"""

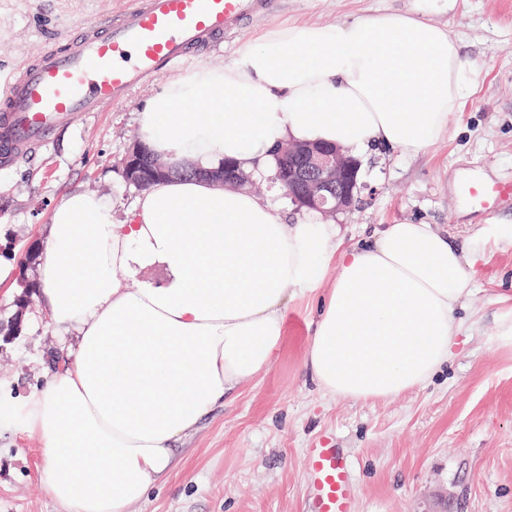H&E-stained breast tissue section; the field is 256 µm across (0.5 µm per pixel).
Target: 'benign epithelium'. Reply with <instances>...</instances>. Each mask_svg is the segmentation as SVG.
Returning <instances> with one entry per match:
<instances>
[{
    "instance_id": "obj_1",
    "label": "benign epithelium",
    "mask_w": 512,
    "mask_h": 512,
    "mask_svg": "<svg viewBox=\"0 0 512 512\" xmlns=\"http://www.w3.org/2000/svg\"><path fill=\"white\" fill-rule=\"evenodd\" d=\"M280 155L290 172L281 189L300 207L329 216L351 208L361 193V164L340 146L289 141L280 147ZM143 157L144 152L134 149L124 158L125 175L139 189L148 185L140 171ZM210 177L229 190L258 185L252 172L232 161Z\"/></svg>"
}]
</instances>
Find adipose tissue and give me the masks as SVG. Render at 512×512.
Segmentation results:
<instances>
[{"label": "adipose tissue", "mask_w": 512, "mask_h": 512, "mask_svg": "<svg viewBox=\"0 0 512 512\" xmlns=\"http://www.w3.org/2000/svg\"><path fill=\"white\" fill-rule=\"evenodd\" d=\"M472 69L446 27L408 12L276 25L229 64L171 78L140 107L139 139L200 170L227 158L269 169L287 139L418 153L447 134ZM112 212L111 197L86 192L51 212L37 289L53 333L77 347L12 416L37 440V478L63 512H130L176 442L268 369L289 297L327 275L305 358L325 393L421 386L456 343L473 262L432 225L387 224L345 247L335 225L286 224L268 201L199 178L141 190L125 223Z\"/></svg>", "instance_id": "ef3b65f1"}]
</instances>
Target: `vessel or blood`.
<instances>
[{"label": "vessel or blood", "instance_id": "obj_1", "mask_svg": "<svg viewBox=\"0 0 512 512\" xmlns=\"http://www.w3.org/2000/svg\"><path fill=\"white\" fill-rule=\"evenodd\" d=\"M277 0H126L123 10L77 28L0 79V165L9 166L51 135L105 105L126 103L142 83L250 17L275 11ZM470 209L512 208V181L464 178ZM306 512H355L357 485L343 449L306 451Z\"/></svg>", "mask_w": 512, "mask_h": 512}]
</instances>
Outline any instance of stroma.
I'll return each instance as SVG.
<instances>
[{
  "instance_id": "1",
  "label": "stroma",
  "mask_w": 512,
  "mask_h": 512,
  "mask_svg": "<svg viewBox=\"0 0 512 512\" xmlns=\"http://www.w3.org/2000/svg\"><path fill=\"white\" fill-rule=\"evenodd\" d=\"M123 0H0V77L47 40L118 9ZM411 11L458 37L474 64L471 88L448 135L418 154L380 145L361 155L356 207L332 218L344 245L367 241L385 224L434 225L474 257L472 290L457 312L460 333L447 363L425 385L388 398L355 401L322 391L305 364L307 341L328 294L289 299L285 335L271 366L244 379L178 444L171 472L131 512H305L304 449L334 439L358 486L357 512H512V213L458 205L457 178L484 171L512 176V0H454L426 11L421 0H278L219 47L175 67L228 62L238 42L274 25H332L360 15ZM157 78L130 102L92 112L61 129L13 167H0V512H62L40 485L35 439L16 435L6 408L55 364L59 341L40 301L18 309L22 277H33L29 248L67 194L110 196L123 221L137 190L123 158L139 141L138 109L164 85Z\"/></svg>"
}]
</instances>
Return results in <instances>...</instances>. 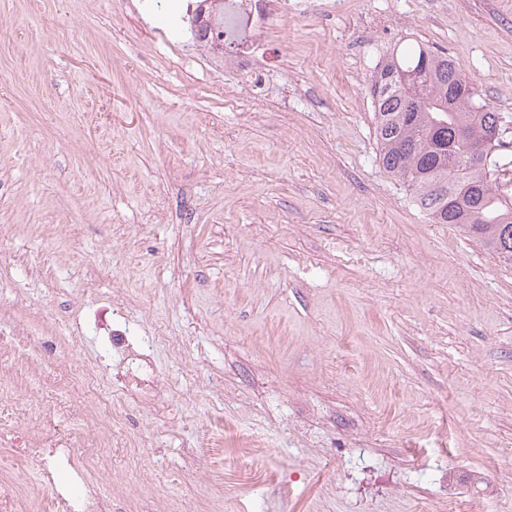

"""

** SET PROBLEM **
Transcribe the whole listing exactly. Pictures are excluded.

** ANSWER TO THE PROBLEM **
H&E-stained breast tissue section; the field is 256 µm across (0.5 µm per pixel).
Target: 'benign epithelium'. Reply with <instances>...</instances>. Each mask_svg is the segmentation as SVG.
Returning <instances> with one entry per match:
<instances>
[{
    "instance_id": "obj_1",
    "label": "benign epithelium",
    "mask_w": 512,
    "mask_h": 512,
    "mask_svg": "<svg viewBox=\"0 0 512 512\" xmlns=\"http://www.w3.org/2000/svg\"><path fill=\"white\" fill-rule=\"evenodd\" d=\"M280 155L290 172L281 189L300 207L329 216L351 208L361 193V164L340 146L289 141L280 147ZM143 157L144 152L134 149L124 158L125 175L139 189L148 185L140 171ZM210 177L229 190L258 185L252 172L232 161Z\"/></svg>"
}]
</instances>
Find adipose tissue and give me the masks as SVG. Render at 512×512.
Segmentation results:
<instances>
[{"label": "adipose tissue", "mask_w": 512, "mask_h": 512, "mask_svg": "<svg viewBox=\"0 0 512 512\" xmlns=\"http://www.w3.org/2000/svg\"><path fill=\"white\" fill-rule=\"evenodd\" d=\"M472 69L446 27L408 12L276 25L229 64L171 78L140 107L139 139L200 170L227 158L269 169L287 139L418 153L447 134ZM112 212L111 197L86 192L51 212L37 289L53 333L77 347L12 416L37 440V478L63 512H130L176 442L268 369L289 297L327 275L305 358L325 393L421 386L456 343L473 262L432 225L387 224L345 247L335 225L286 224L268 201L199 178L141 190L125 223Z\"/></svg>", "instance_id": "ef3b65f1"}]
</instances>
Target: `vessel or blood`.
<instances>
[{"label": "vessel or blood", "instance_id": "obj_1", "mask_svg": "<svg viewBox=\"0 0 512 512\" xmlns=\"http://www.w3.org/2000/svg\"><path fill=\"white\" fill-rule=\"evenodd\" d=\"M277 0H126L123 10L77 28L0 79V165L9 166L51 135L105 105L126 103L142 83L250 17L275 11ZM470 209L512 208V181L464 178ZM306 512H355L357 485L343 449L306 451Z\"/></svg>", "mask_w": 512, "mask_h": 512}]
</instances>
Outline any instance of stroma.
I'll return each instance as SVG.
<instances>
[{
  "instance_id": "1",
  "label": "stroma",
  "mask_w": 512,
  "mask_h": 512,
  "mask_svg": "<svg viewBox=\"0 0 512 512\" xmlns=\"http://www.w3.org/2000/svg\"><path fill=\"white\" fill-rule=\"evenodd\" d=\"M123 0H0V77L47 40L118 9ZM411 11L458 37L474 64L471 88L448 135L418 154L380 145L361 155L356 207L332 218L344 245L367 241L385 224L434 225L474 257L472 290L457 312L460 333L447 363L425 385L388 398L355 401L322 391L305 364L307 341L328 294L289 299L285 335L271 366L244 379L178 444L171 472L131 512H305L304 449L334 439L358 486L357 512H512V213L458 205L457 178L484 171L512 176V0H454L426 11L421 0H278L219 47L175 67L228 62L238 42L274 25H332L360 15ZM157 78L130 102L92 112L61 129L13 167H0V512H62L40 485L35 439L16 435L6 408L55 364L59 341L40 301L18 309L22 277H33L29 248L67 194L110 196L123 221L137 190L123 158L139 141L138 109L164 85Z\"/></svg>"
}]
</instances>
Return results in <instances>...</instances>. 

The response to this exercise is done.